▸ Given information:
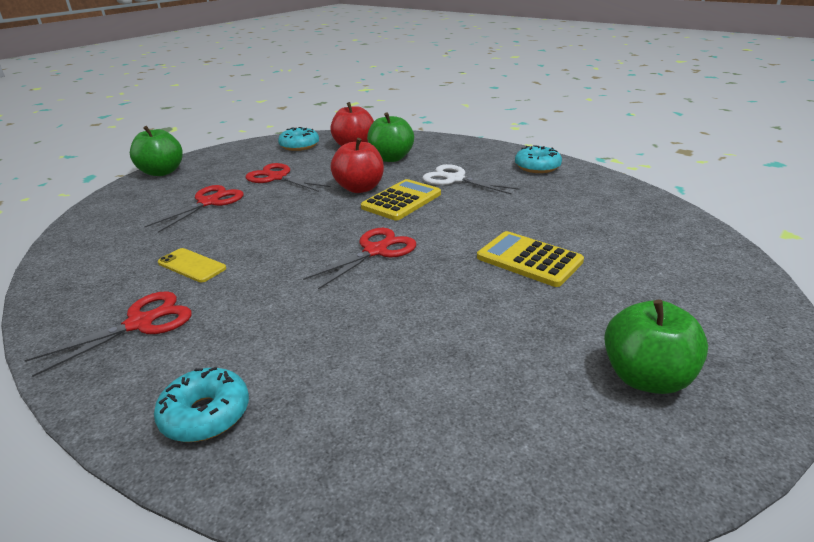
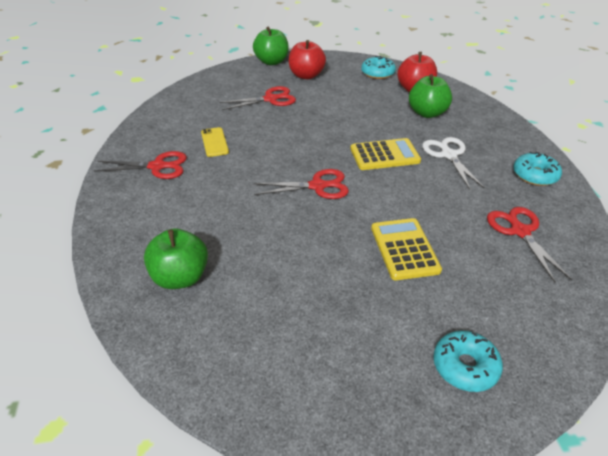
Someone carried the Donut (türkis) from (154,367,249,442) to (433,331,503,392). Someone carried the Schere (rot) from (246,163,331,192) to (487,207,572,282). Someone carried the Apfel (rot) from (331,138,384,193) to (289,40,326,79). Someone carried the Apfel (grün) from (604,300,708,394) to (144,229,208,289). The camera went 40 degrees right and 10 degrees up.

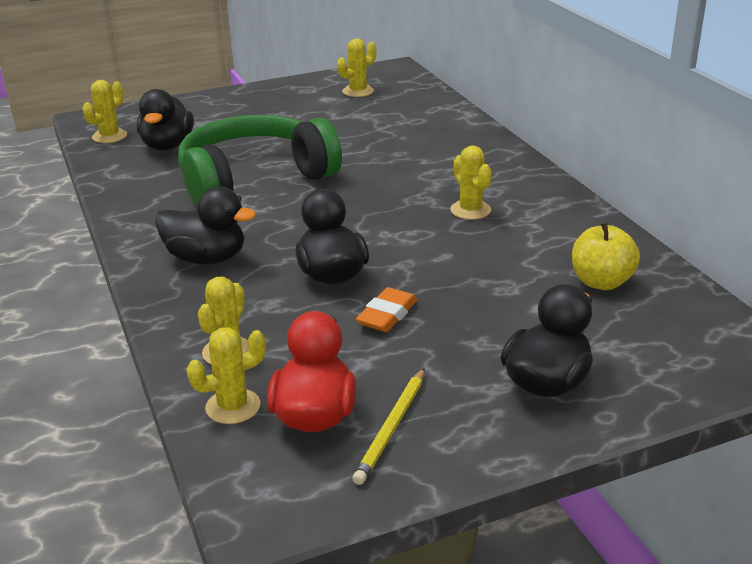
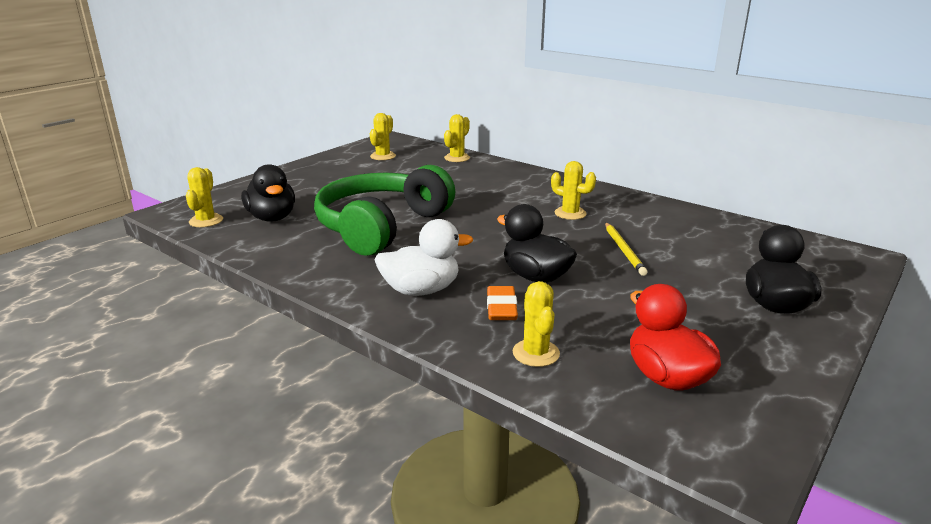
Someone took away the Apfel (gelb) at (572,222,640,290). Someone carried the Kaktus (gelb) from (187,327,266,424) to (444,114,470,162). Someone carried the Bleistift (gelb) from (352,368,425,485) to (605,222,648,276). Someone carried the Radiergummi (orange) from (356,287,417,332) to (487,286,518,320). Someone repainted the Ente (schwarz) at (155,186,256,265), which became the Ente (weiß) at (374,219,473,296). The camera went 30 degrees left and 5 degrees down.

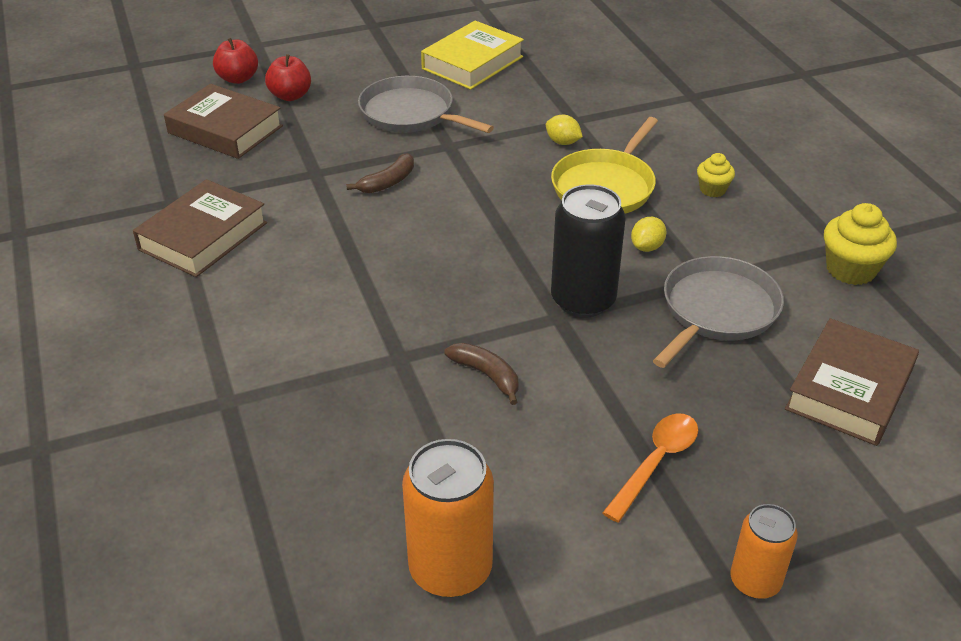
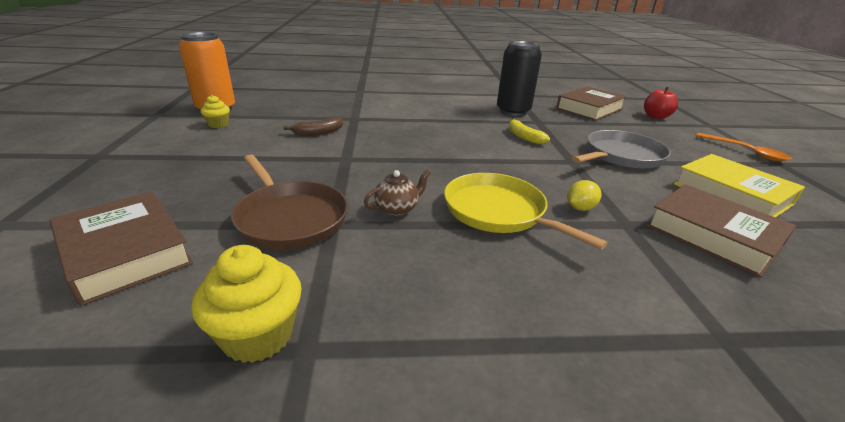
Someone took away the Apfel (rot) at (265,54,311,101). Someone took away the Dose (orange) at (730,504,798,599). Someone carried the Buch (braun) from (133,179,267,277) to (647,184,796,278). Someone carried the Dose (schwarz) from (551,184,626,318) to (497,41,542,116). Someone carried the Löffel (orange) from (602,414,698,523) to (696,133,792,161). Someone carried the Muffin (gelb) from (697,153,735,197) to (201,95,230,128). Someone swapped the Zitrone (gelb) at (631,217,667,252) for the Teekanne (braun) at (364,170,430,216). Someone repainted the Banane (braun) at (346,153,414,193), which became the Banane (gelb) at (509,119,550,144). Someone repainted the Pfanne (grau) at (653,256,784,368), which became the Pfanne (braun) at (231,155,348,249). The camera went 105 degrees right and 10 degrees down.

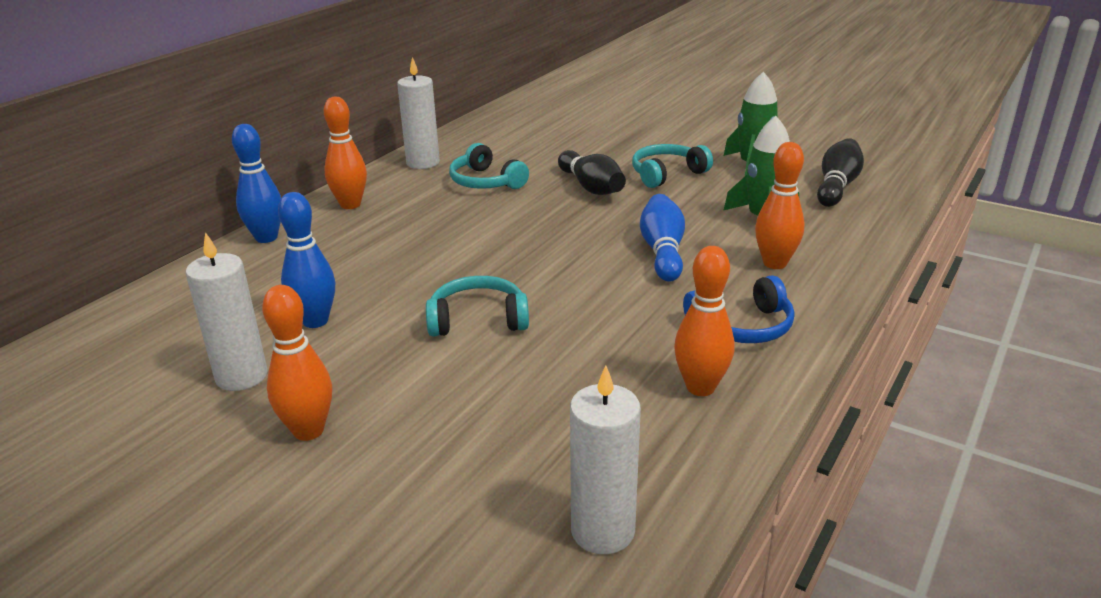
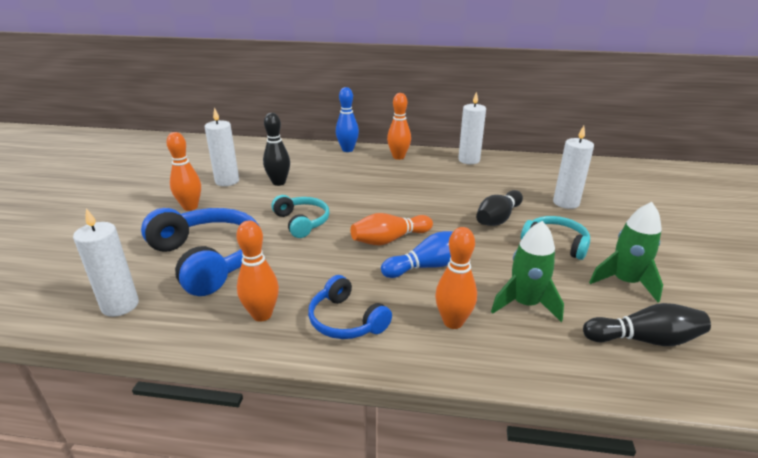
Someone took away the Kopfhörer (türkis) at (449,143,529,189). Someone put down the Kopfhörer (blau) at (141,208,260,296). Someone put down the Bowlingkegel (orange) at (351,213,433,246). Someone put down the Kerze (weiß) at (553,126,594,209). Someone repainted the Bowlingkegel (blau) at (278,192,335,328), which became the Bowlingkegel (schwarz) at (263,113,290,186). The camera went 65 degrees right and 0 degrees up.

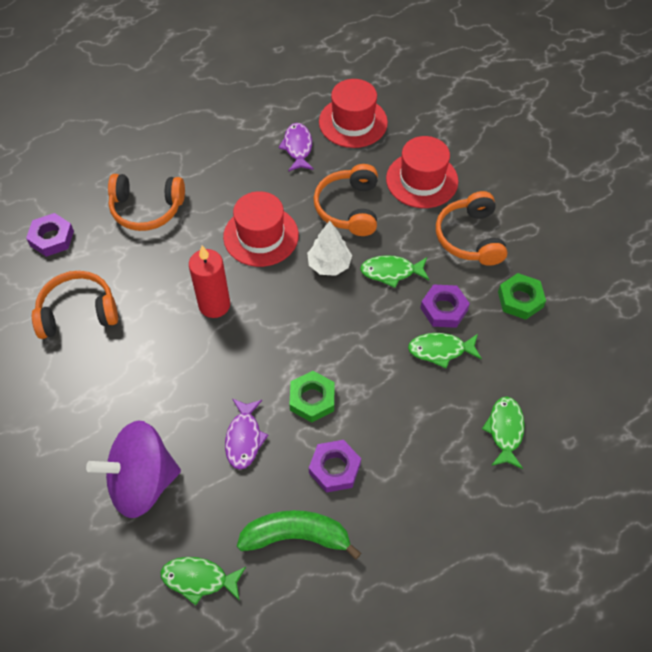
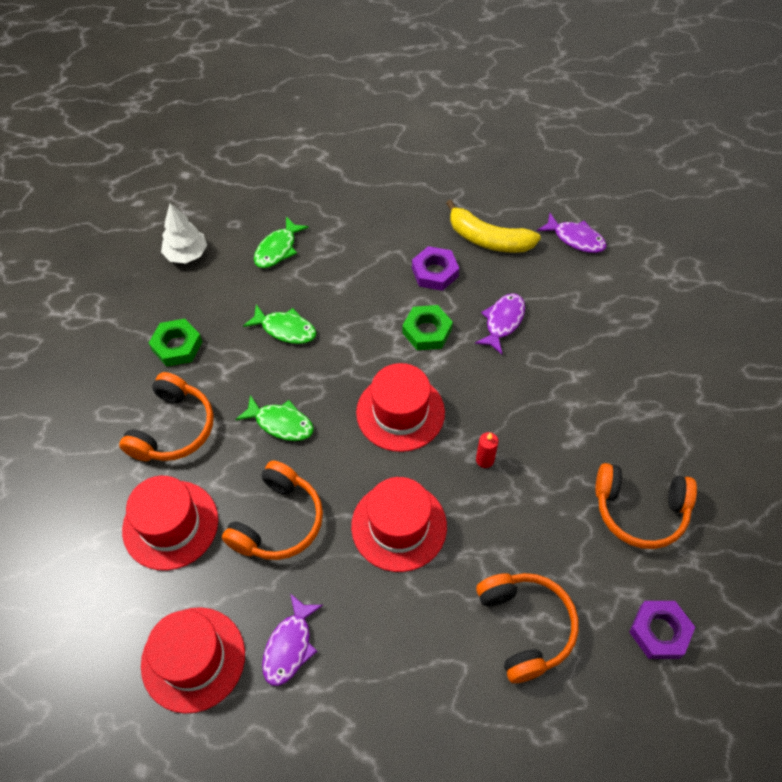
Someone took away the Kreisel (lila) at (86,420,181,518). Someone took away the Sechskantmutter (lila) at (420,284,470,328). Someone put down the Hut (rot) at (356,363,445,452). Someone carried the Baum (weiß) from (307,221,352,276) to (161,203,207,263). Someone repainted the Fisch (grün) at (161,557,246,606), which became the Fisch (lila) at (537,213,607,253). Someone repainted the Banane (grün) at (237,510,361,560), which became the Banane (gelb) at (446,200,541,253). Someone rotated the Kopfhörer (orange) at (108,174,185,231) by 45 degrees clockwise. Someone scaled the Kerze (rot) at (189,246,230,318) by 0.50. The camera went 155 degrees left and 0 degrees up.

▸ Work to be completed: Using the data above, give again exactly the lines starting at the one holding "Someone took away the Apfel (rot)" and ending at the one holding "Someone took away the Kopfhörer", inclusive, and nothing more. Omit the pictures.

▸ Answer below:
Someone took away the Apfel (rot) at (265,54,311,101). Someone took away the Dose (orange) at (730,504,798,599). Someone carried the Buch (braun) from (133,179,267,277) to (647,184,796,278). Someone carried the Dose (schwarz) from (551,184,626,318) to (497,41,542,116). Someone carried the Löffel (orange) from (602,414,698,523) to (696,133,792,161). Someone carried the Muffin (gelb) from (697,153,735,197) to (201,95,230,128). Someone swapped the Zitrone (gelb) at (631,217,667,252) for the Teekanne (braun) at (364,170,430,216). Someone repainted the Banane (braun) at (346,153,414,193), which became the Banane (gelb) at (509,119,550,144). Someone repainted the Pfanne (grau) at (653,256,784,368), which became the Pfanne (braun) at (231,155,348,249). The camera went 105 degrees right and 10 degrees down.

Someone took away the Kopfhörer (türkis) at (449,143,529,189). Someone put down the Kopfhörer (blau) at (141,208,260,296). Someone put down the Bowlingkegel (orange) at (351,213,433,246). Someone put down the Kerze (weiß) at (553,126,594,209). Someone repainted the Bowlingkegel (blau) at (278,192,335,328), which became the Bowlingkegel (schwarz) at (263,113,290,186). The camera went 65 degrees right and 0 degrees up.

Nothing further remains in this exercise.